### Study material
——————

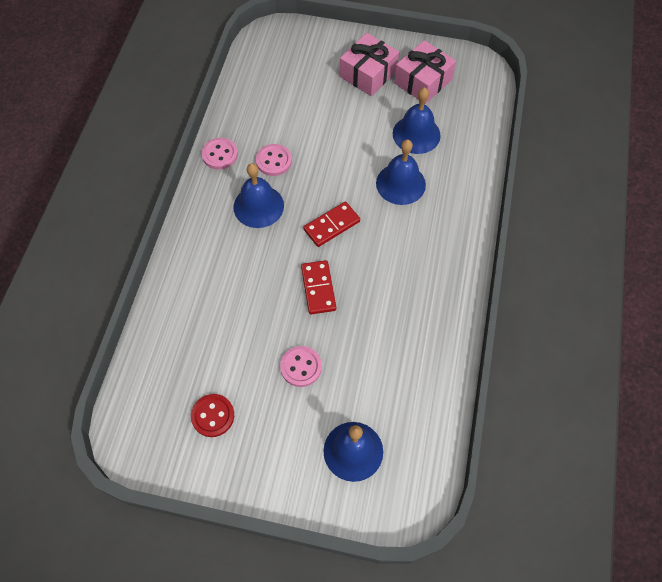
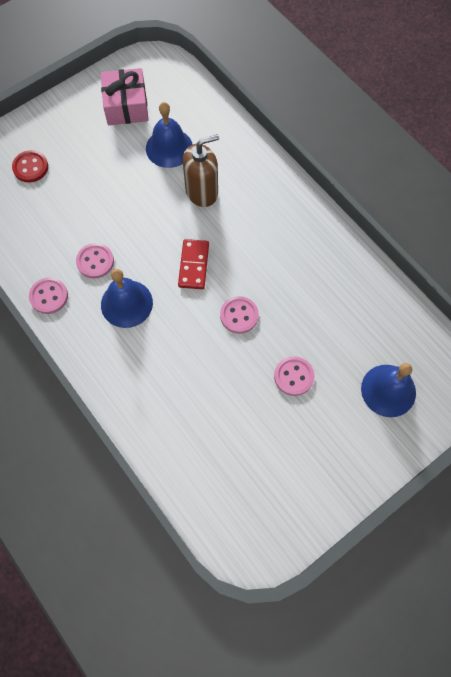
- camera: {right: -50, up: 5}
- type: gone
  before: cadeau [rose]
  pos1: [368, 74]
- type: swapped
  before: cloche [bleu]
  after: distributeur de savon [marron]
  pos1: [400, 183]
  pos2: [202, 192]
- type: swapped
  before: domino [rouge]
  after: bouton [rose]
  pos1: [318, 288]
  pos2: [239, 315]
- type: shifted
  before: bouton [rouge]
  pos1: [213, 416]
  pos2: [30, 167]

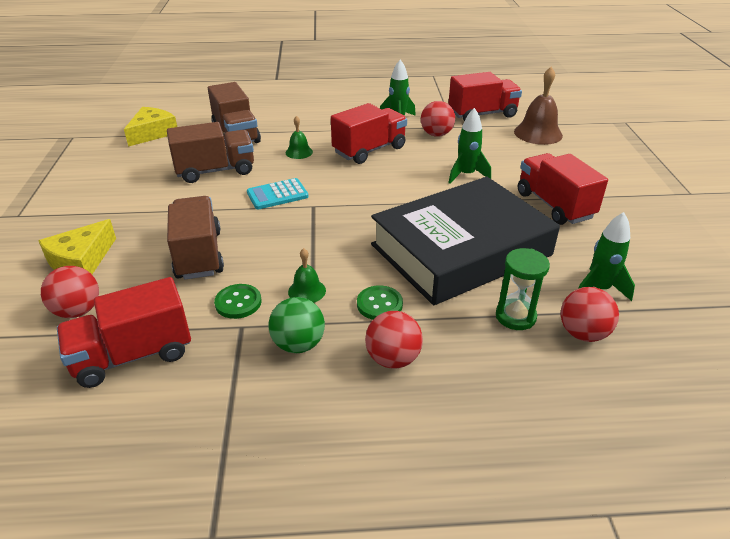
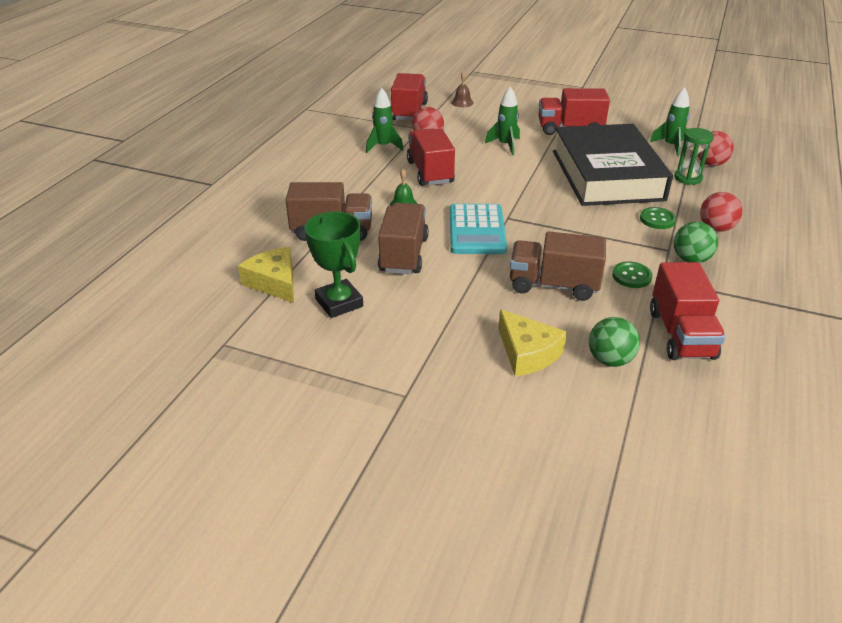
- camera: {right: -65, up: 0}
- type: scaled
  before: cloche [marron]
  pos1: [538, 133]
  pos2: [462, 102]
  scale: 0.55
- type: scaled
  before: calculatrice [turquoise]
  pos1: [277, 195]
  pos2: [476, 230]
  scale: 1.55
- type: gone
  before: cloche [vert]
  pos1: [307, 291]
- type: repainted
  before: balle [rouge]
  after: balle [vert]
  pos1: [78, 311]
  pos2: [610, 360]
- type: new
  after: trophée [vert]
  pos2: [339, 303]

——————

### What the task requires
Filter by the word "rose": copy every line of the data that holds it.

### Reply
  before: cadeau [rose]
  after: bouton [rose]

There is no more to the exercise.